ASSIGNMENT: Each line of the material below that holds the word "grey" needs to be copied.

DATASET EXTRACT:
=== Section Start ===

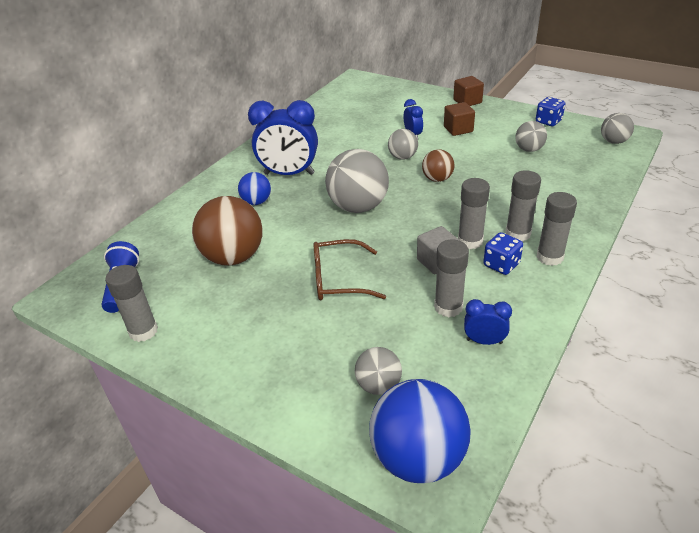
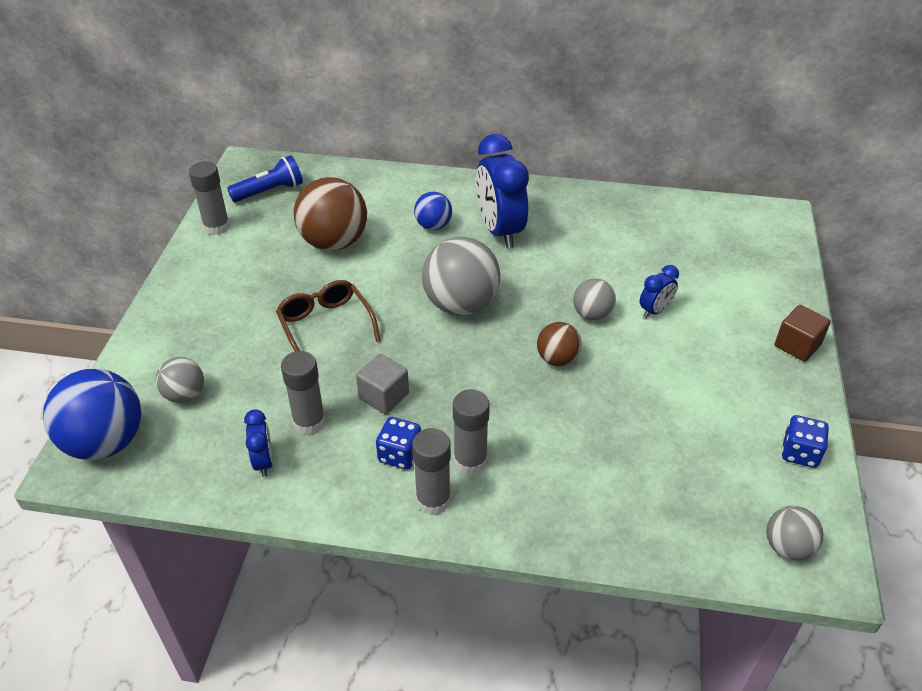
camera: 65 degrees right, 5 degrees up
(458, 129) = (702, 352): brown cube -> none
(470, 241) = (435, 417): grey glue stick -> none
(529, 149) = (692, 441): grey ball -> none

=== Section End ===

SOLVED EXERCISE:
(470, 241) = (435, 417): grey glue stick -> none
(529, 149) = (692, 441): grey ball -> none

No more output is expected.